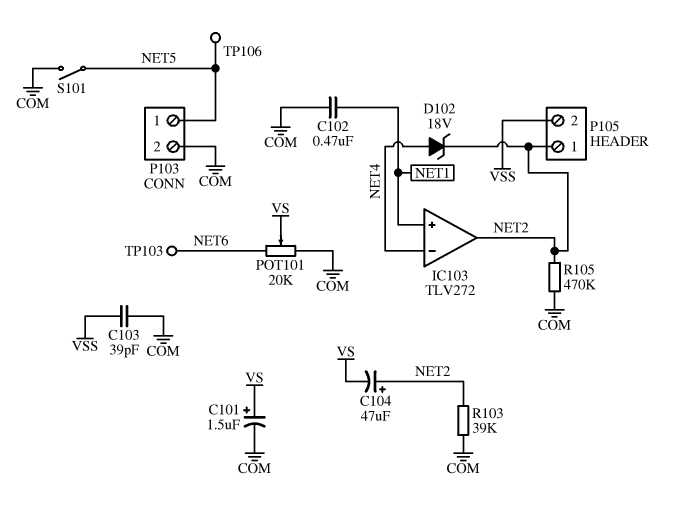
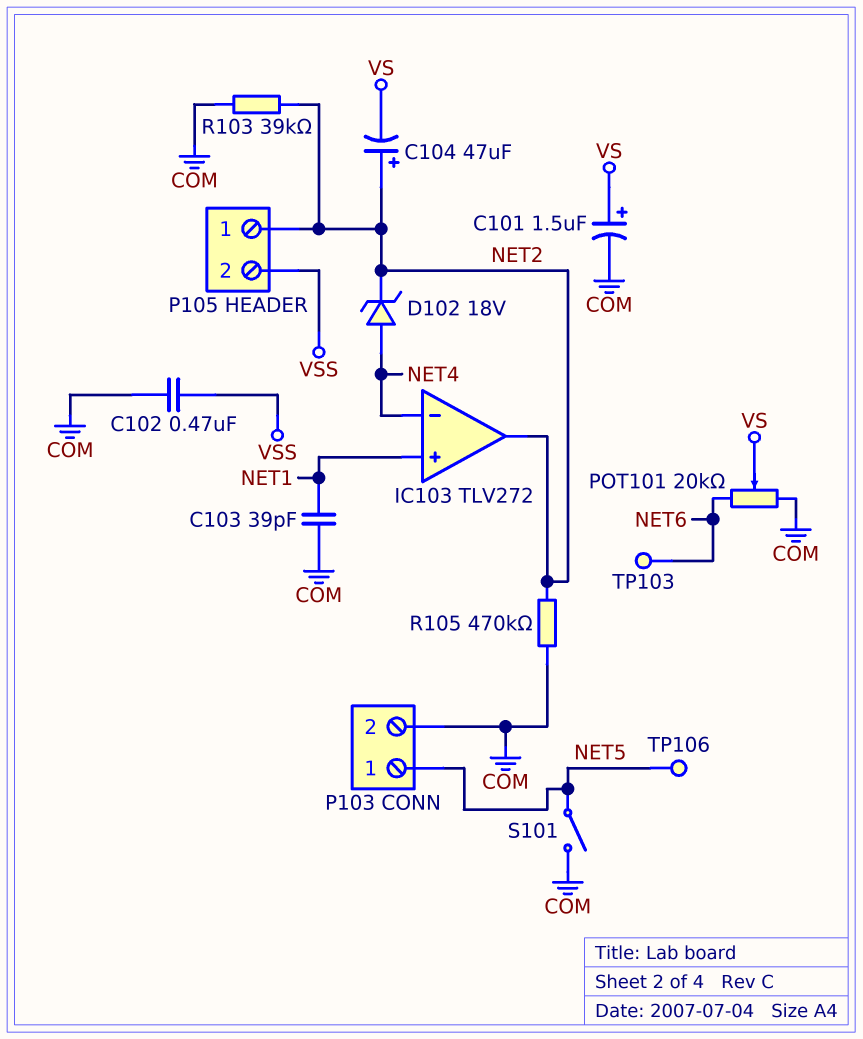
C102: 470nF (COM, NET1) -> 470nF (COM, VSS)
C103: 39pF (COM, VSS) -> 39pF (COM, NET1)

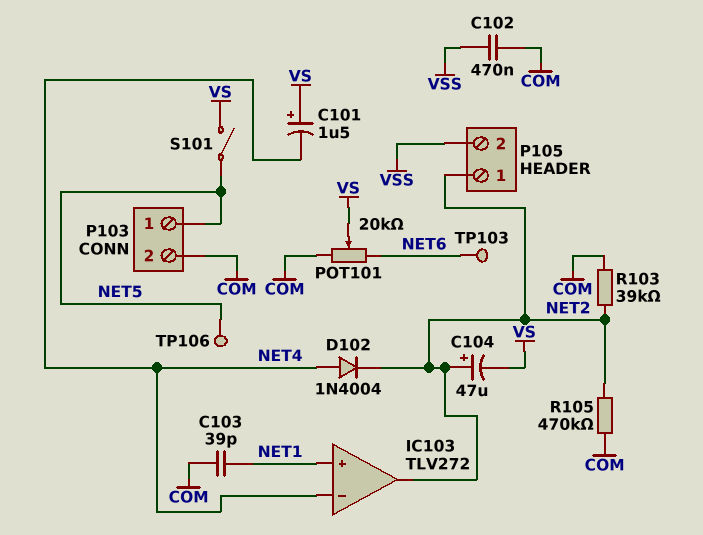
C101: 1.5uF (plus VS, minus COM) -> 1.5uF (plus VS, minus NET4)
D102: zener 18V (A NET4, K NET2) -> diode 1N4004 (A NET4, K NET2)
S101: switch (COM, NET5) -> switch (NET5, VS)

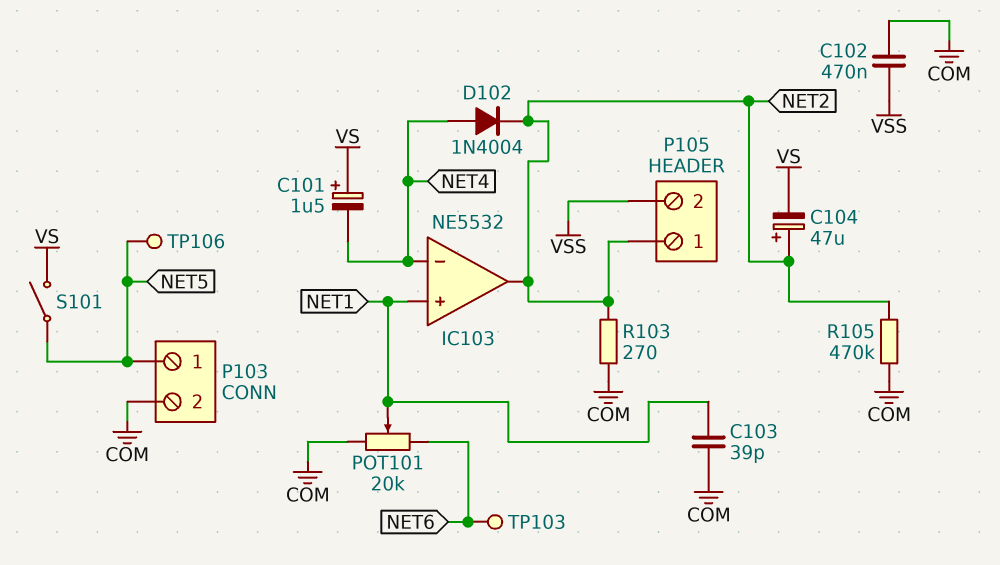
IC103: TLV272 -> NE5532
POT101: 20k (COM, NET6, wiper VS) -> 20k (COM, NET6, wiper NET1)
R103: 39k (COM, NET2) -> 270 (COM, NET2)

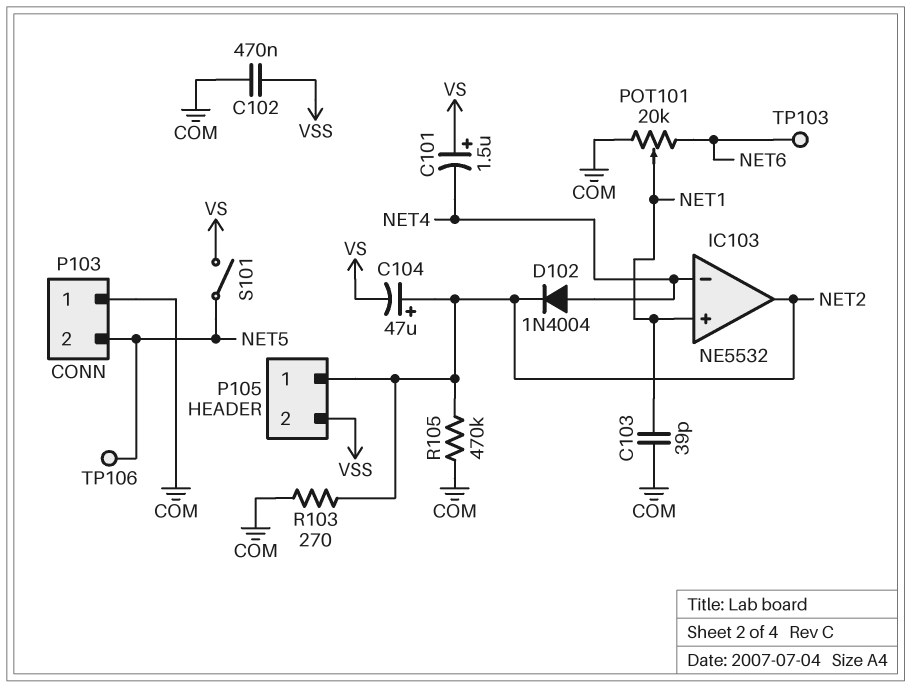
P103 pin 1: NET5 -> COM
P103 pin 2: COM -> NET5

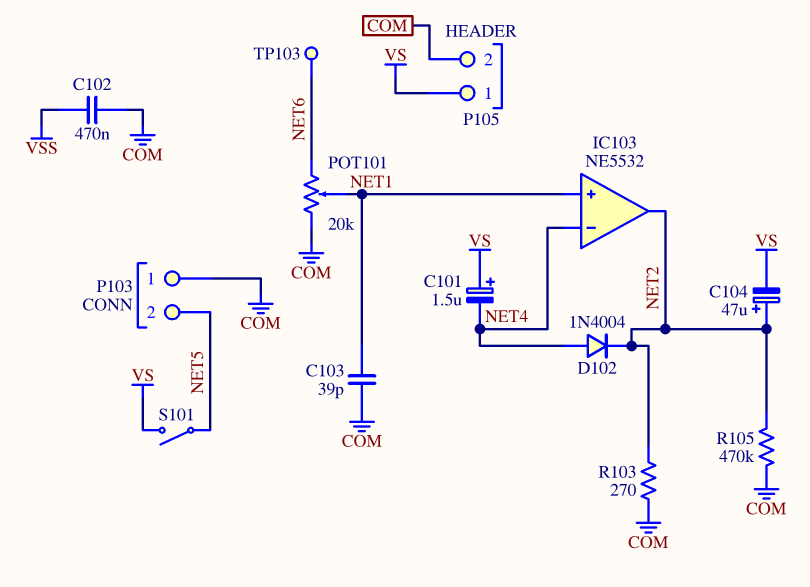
P105 pin 1: NET2 -> VS
P105 pin 2: VSS -> COM
TP106: test point (NET5) -> none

*Task goal*
Write the lines from the one containing "POT101: 20k (COM, NET6, wiper" through the end of the data above exactly as they appear, and do not carry over any picture.

*Response to the exercise*
POT101: 20k (COM, NET6, wiper VS) -> 20k (COM, NET6, wiper NET1)
R103: 39k (COM, NET2) -> 270 (COM, NET2)

P103 pin 1: NET5 -> COM
P103 pin 2: COM -> NET5

P105 pin 1: NET2 -> VS
P105 pin 2: VSS -> COM
TP106: test point (NET5) -> none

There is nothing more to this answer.